Extracted material >>
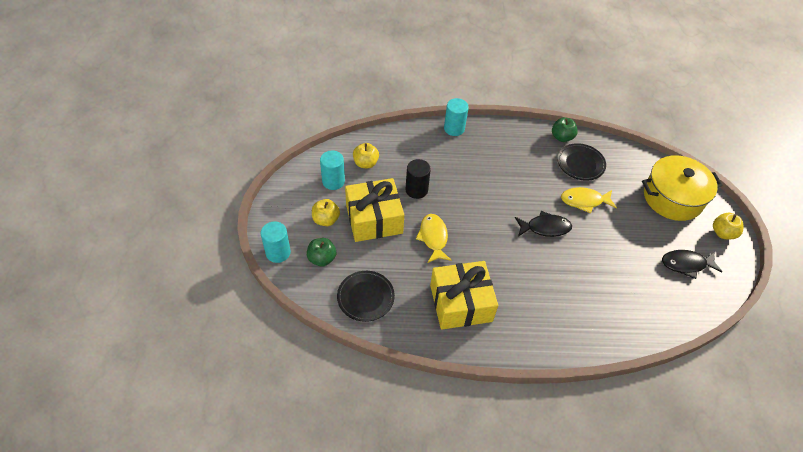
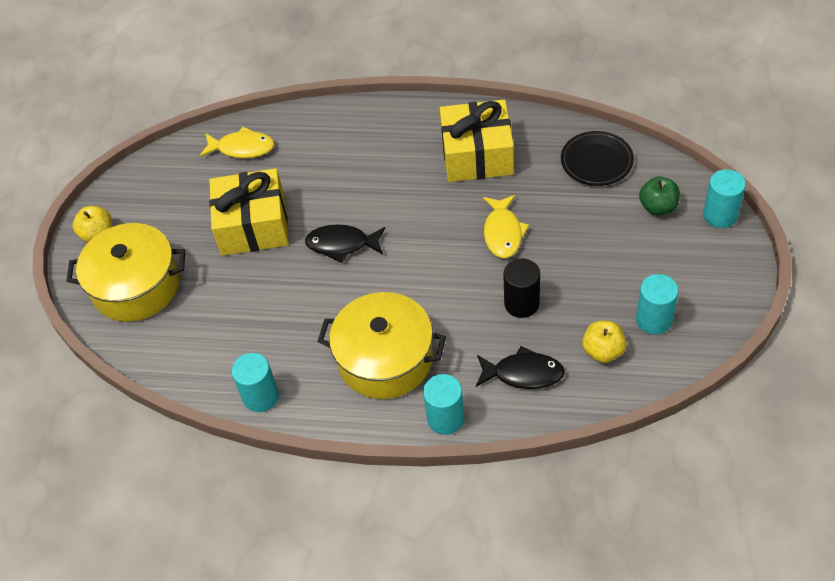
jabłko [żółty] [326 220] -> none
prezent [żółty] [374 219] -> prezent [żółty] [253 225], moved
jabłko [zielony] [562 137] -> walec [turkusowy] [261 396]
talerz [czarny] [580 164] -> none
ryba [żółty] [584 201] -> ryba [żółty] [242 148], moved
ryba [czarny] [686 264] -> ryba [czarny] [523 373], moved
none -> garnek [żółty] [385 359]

Try it >>
Using the data above, say how many lines include the word "moved". Write only that number.

Result of the task >>
3